- [What you have to do] Quote exactly the lines from the one with "none -> black 1x1 plate [322,294,382,354]" to the end of the data, both included; omit the pictures.
*** Opening Record set ***
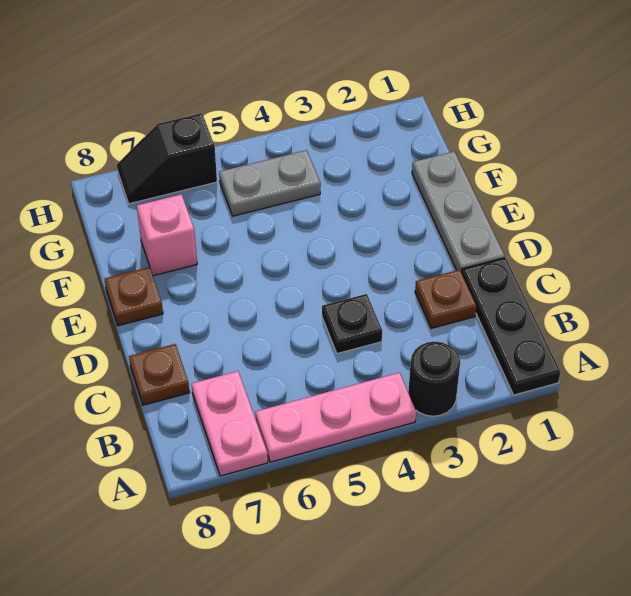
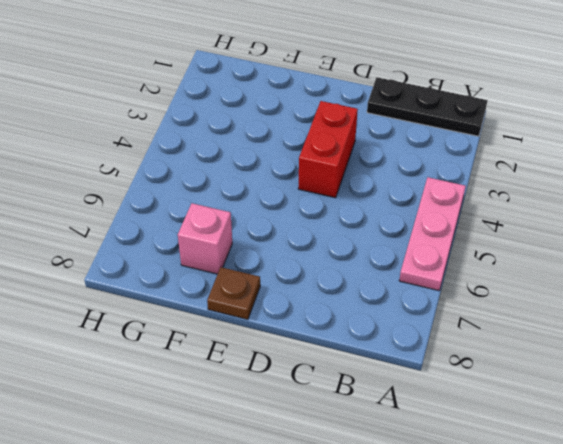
red 1x2 brick [298,101,358,198] -> none
none -> black 1x1 round brick [408,342,460,416]
none -> pink 1x2 plate [192,371,268,476]
none -> brown 1x1 plate [415,270,476,328]

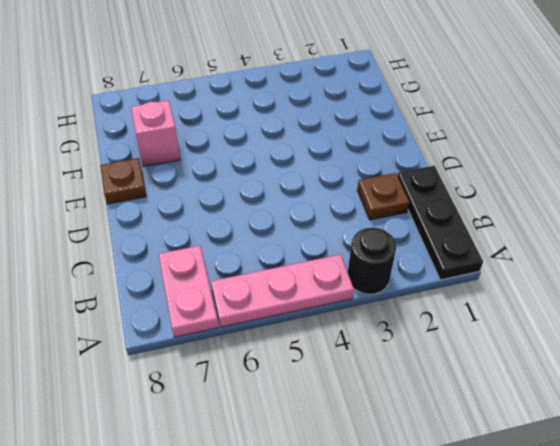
none -> black 1x1 plate [322,294,382,354]
none -> brown 1x1 plate [129,344,190,405]
none -> grey 1x3 plate [412,151,505,273]

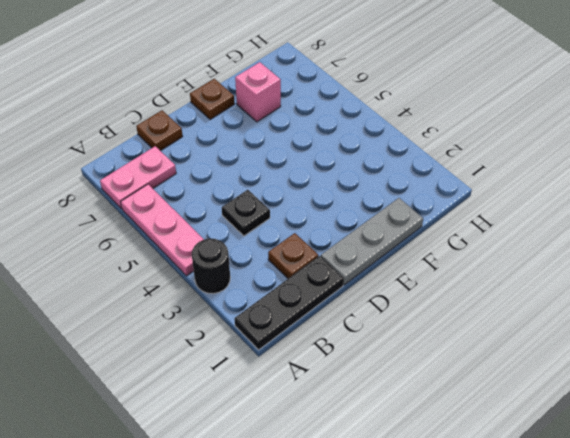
none -> grey 1x2 plate [219,150,321,216]
none -> black 1x2 slope [117,113,217,204]

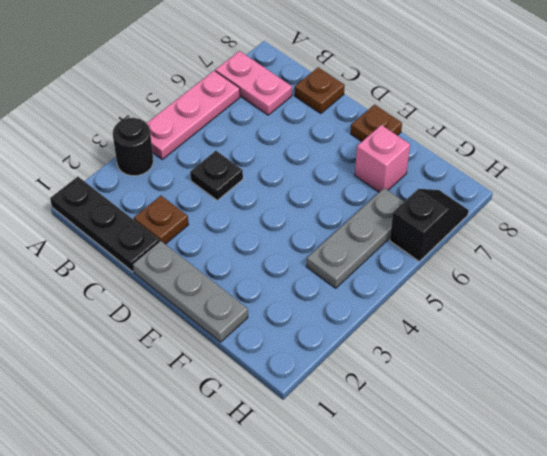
grey 1x3 plate [307,188,404,288] -> grey 1x2 plate [219,150,321,216]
*** Closing Record set ***
- [Solution below]
none -> black 1x1 plate [322,294,382,354]
none -> brown 1x1 plate [129,344,190,405]
none -> grey 1x3 plate [412,151,505,273]

none -> grey 1x2 plate [219,150,321,216]
none -> black 1x2 slope [117,113,217,204]

grey 1x3 plate [307,188,404,288] -> grey 1x2 plate [219,150,321,216]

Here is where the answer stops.